Your objective -
Return all the lines below, exactly as they read.

Content revision data:
BEGIN

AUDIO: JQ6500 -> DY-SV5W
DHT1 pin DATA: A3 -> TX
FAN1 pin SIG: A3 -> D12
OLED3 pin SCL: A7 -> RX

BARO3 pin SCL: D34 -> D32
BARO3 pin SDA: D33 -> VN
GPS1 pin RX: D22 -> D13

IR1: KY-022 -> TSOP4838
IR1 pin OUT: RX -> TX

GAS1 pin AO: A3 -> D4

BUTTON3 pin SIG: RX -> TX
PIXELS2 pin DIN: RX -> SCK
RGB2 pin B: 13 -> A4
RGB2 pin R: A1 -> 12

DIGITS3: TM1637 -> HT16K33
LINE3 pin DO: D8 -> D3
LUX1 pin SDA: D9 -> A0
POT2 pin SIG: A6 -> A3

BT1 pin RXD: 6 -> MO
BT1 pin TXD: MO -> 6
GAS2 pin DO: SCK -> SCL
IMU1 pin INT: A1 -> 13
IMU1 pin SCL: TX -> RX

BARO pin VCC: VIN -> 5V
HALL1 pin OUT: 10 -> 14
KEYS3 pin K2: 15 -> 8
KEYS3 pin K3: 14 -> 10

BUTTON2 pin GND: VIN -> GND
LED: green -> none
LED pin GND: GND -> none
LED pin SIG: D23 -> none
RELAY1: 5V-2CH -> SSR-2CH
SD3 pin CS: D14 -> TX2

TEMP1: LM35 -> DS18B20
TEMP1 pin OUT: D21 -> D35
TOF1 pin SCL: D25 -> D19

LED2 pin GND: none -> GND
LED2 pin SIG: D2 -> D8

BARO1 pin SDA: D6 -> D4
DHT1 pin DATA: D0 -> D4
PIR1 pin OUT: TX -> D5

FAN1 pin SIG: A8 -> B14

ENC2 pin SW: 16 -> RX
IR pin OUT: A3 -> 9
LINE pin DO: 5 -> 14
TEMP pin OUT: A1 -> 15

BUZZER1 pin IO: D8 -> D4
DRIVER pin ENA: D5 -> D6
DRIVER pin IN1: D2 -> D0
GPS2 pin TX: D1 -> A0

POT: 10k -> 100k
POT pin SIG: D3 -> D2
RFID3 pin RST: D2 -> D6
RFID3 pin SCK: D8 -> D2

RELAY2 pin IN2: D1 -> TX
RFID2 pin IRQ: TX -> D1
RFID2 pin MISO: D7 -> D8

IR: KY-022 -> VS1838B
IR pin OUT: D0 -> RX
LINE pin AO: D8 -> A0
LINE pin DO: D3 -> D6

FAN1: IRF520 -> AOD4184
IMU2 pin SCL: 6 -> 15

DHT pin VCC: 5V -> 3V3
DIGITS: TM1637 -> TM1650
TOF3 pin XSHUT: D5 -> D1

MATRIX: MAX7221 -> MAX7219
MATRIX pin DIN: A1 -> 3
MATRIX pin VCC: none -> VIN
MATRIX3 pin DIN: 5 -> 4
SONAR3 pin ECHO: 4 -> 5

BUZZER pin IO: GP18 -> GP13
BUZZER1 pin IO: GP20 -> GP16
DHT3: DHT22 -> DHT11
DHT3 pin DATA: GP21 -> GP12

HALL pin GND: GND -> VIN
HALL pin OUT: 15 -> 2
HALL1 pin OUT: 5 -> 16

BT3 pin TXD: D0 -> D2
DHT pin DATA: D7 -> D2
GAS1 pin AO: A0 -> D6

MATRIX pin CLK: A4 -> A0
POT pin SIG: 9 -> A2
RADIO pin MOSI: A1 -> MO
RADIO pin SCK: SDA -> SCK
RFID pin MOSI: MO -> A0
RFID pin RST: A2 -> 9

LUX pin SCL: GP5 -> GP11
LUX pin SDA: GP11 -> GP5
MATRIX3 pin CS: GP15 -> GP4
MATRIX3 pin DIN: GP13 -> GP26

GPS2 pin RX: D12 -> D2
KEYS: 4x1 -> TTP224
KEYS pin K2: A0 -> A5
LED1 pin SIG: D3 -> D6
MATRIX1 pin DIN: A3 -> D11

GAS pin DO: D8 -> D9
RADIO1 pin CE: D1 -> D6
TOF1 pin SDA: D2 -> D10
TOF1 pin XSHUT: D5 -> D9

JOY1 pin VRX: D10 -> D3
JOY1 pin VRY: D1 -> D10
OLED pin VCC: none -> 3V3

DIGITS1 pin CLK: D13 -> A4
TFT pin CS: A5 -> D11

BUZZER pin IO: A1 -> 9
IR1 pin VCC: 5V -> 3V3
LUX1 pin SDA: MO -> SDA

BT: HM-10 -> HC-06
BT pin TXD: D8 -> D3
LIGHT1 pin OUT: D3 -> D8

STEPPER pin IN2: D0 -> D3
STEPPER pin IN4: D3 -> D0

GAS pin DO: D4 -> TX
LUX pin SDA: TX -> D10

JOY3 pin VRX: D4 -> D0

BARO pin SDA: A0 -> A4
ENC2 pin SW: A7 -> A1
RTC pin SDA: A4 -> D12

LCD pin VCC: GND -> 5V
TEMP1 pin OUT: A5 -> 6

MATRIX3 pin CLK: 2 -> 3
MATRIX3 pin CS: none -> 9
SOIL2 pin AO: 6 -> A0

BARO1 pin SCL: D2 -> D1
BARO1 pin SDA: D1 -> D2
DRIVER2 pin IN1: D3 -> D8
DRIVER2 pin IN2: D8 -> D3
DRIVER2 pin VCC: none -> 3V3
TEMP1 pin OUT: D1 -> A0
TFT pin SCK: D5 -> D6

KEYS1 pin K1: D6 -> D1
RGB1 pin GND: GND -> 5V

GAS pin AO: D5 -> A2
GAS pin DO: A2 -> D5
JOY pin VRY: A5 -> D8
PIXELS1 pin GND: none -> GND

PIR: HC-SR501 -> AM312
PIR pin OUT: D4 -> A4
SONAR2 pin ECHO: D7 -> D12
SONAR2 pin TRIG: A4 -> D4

END

Solution -
AUDIO: JQ6500 -> DY-SV5W
DHT1 pin DATA: A3 -> TX
FAN1 pin SIG: A3 -> D12
OLED3 pin SCL: A7 -> RX

BARO3 pin SCL: D34 -> D32
BARO3 pin SDA: D33 -> VN
GPS1 pin RX: D22 -> D13

IR1: KY-022 -> TSOP4838
IR1 pin OUT: RX -> TX

GAS1 pin AO: A3 -> D4

BUTTON3 pin SIG: RX -> TX
PIXELS2 pin DIN: RX -> SCK
RGB2 pin B: 13 -> A4
RGB2 pin R: A1 -> 12

DIGITS3: TM1637 -> HT16K33
LINE3 pin DO: D8 -> D3
LUX1 pin SDA: D9 -> A0
POT2 pin SIG: A6 -> A3

BT1 pin RXD: 6 -> MO
BT1 pin TXD: MO -> 6
GAS2 pin DO: SCK -> SCL
IMU1 pin INT: A1 -> 13
IMU1 pin SCL: TX -> RX

BARO pin VCC: VIN -> 5V
HALL1 pin OUT: 10 -> 14
KEYS3 pin K2: 15 -> 8
KEYS3 pin K3: 14 -> 10

BUTTON2 pin GND: VIN -> GND
LED: green -> none
LED pin GND: GND -> none
LED pin SIG: D23 -> none
RELAY1: 5V-2CH -> SSR-2CH
SD3 pin CS: D14 -> TX2

TEMP1: LM35 -> DS18B20
TEMP1 pin OUT: D21 -> D35
TOF1 pin SCL: D25 -> D19

LED2 pin GND: none -> GND
LED2 pin SIG: D2 -> D8

BARO1 pin SDA: D6 -> D4
DHT1 pin DATA: D0 -> D4
PIR1 pin OUT: TX -> D5

FAN1 pin SIG: A8 -> B14

ENC2 pin SW: 16 -> RX
IR pin OUT: A3 -> 9
LINE pin DO: 5 -> 14
TEMP pin OUT: A1 -> 15

BUZZER1 pin IO: D8 -> D4
DRIVER pin ENA: D5 -> D6
DRIVER pin IN1: D2 -> D0
GPS2 pin TX: D1 -> A0

POT: 10k -> 100k
POT pin SIG: D3 -> D2
RFID3 pin RST: D2 -> D6
RFID3 pin SCK: D8 -> D2

RELAY2 pin IN2: D1 -> TX
RFID2 pin IRQ: TX -> D1
RFID2 pin MISO: D7 -> D8

IR: KY-022 -> VS1838B
IR pin OUT: D0 -> RX
LINE pin AO: D8 -> A0
LINE pin DO: D3 -> D6

FAN1: IRF520 -> AOD4184
IMU2 pin SCL: 6 -> 15

DHT pin VCC: 5V -> 3V3
DIGITS: TM1637 -> TM1650
TOF3 pin XSHUT: D5 -> D1

MATRIX: MAX7221 -> MAX7219
MATRIX pin DIN: A1 -> 3
MATRIX pin VCC: none -> VIN
MATRIX3 pin DIN: 5 -> 4
SONAR3 pin ECHO: 4 -> 5

BUZZER pin IO: GP18 -> GP13
BUZZER1 pin IO: GP20 -> GP16
DHT3: DHT22 -> DHT11
DHT3 pin DATA: GP21 -> GP12

HALL pin GND: GND -> VIN
HALL pin OUT: 15 -> 2
HALL1 pin OUT: 5 -> 16

BT3 pin TXD: D0 -> D2
DHT pin DATA: D7 -> D2
GAS1 pin AO: A0 -> D6

MATRIX pin CLK: A4 -> A0
POT pin SIG: 9 -> A2
RADIO pin MOSI: A1 -> MO
RADIO pin SCK: SDA -> SCK
RFID pin MOSI: MO -> A0
RFID pin RST: A2 -> 9

LUX pin SCL: GP5 -> GP11
LUX pin SDA: GP11 -> GP5
MATRIX3 pin CS: GP15 -> GP4
MATRIX3 pin DIN: GP13 -> GP26

GPS2 pin RX: D12 -> D2
KEYS: 4x1 -> TTP224
KEYS pin K2: A0 -> A5
LED1 pin SIG: D3 -> D6
MATRIX1 pin DIN: A3 -> D11

GAS pin DO: D8 -> D9
RADIO1 pin CE: D1 -> D6
TOF1 pin SDA: D2 -> D10
TOF1 pin XSHUT: D5 -> D9

JOY1 pin VRX: D10 -> D3
JOY1 pin VRY: D1 -> D10
OLED pin VCC: none -> 3V3

DIGITS1 pin CLK: D13 -> A4
TFT pin CS: A5 -> D11

BUZZER pin IO: A1 -> 9
IR1 pin VCC: 5V -> 3V3
LUX1 pin SDA: MO -> SDA

BT: HM-10 -> HC-06
BT pin TXD: D8 -> D3
LIGHT1 pin OUT: D3 -> D8

STEPPER pin IN2: D0 -> D3
STEPPER pin IN4: D3 -> D0

GAS pin DO: D4 -> TX
LUX pin SDA: TX -> D10

JOY3 pin VRX: D4 -> D0

BARO pin SDA: A0 -> A4
ENC2 pin SW: A7 -> A1
RTC pin SDA: A4 -> D12

LCD pin VCC: GND -> 5V
TEMP1 pin OUT: A5 -> 6

MATRIX3 pin CLK: 2 -> 3
MATRIX3 pin CS: none -> 9
SOIL2 pin AO: 6 -> A0

BARO1 pin SCL: D2 -> D1
BARO1 pin SDA: D1 -> D2
DRIVER2 pin IN1: D3 -> D8
DRIVER2 pin IN2: D8 -> D3
DRIVER2 pin VCC: none -> 3V3
TEMP1 pin OUT: D1 -> A0
TFT pin SCK: D5 -> D6

KEYS1 pin K1: D6 -> D1
RGB1 pin GND: GND -> 5V

GAS pin AO: D5 -> A2
GAS pin DO: A2 -> D5
JOY pin VRY: A5 -> D8
PIXELS1 pin GND: none -> GND

PIR: HC-SR501 -> AM312
PIR pin OUT: D4 -> A4
SONAR2 pin ECHO: D7 -> D12
SONAR2 pin TRIG: A4 -> D4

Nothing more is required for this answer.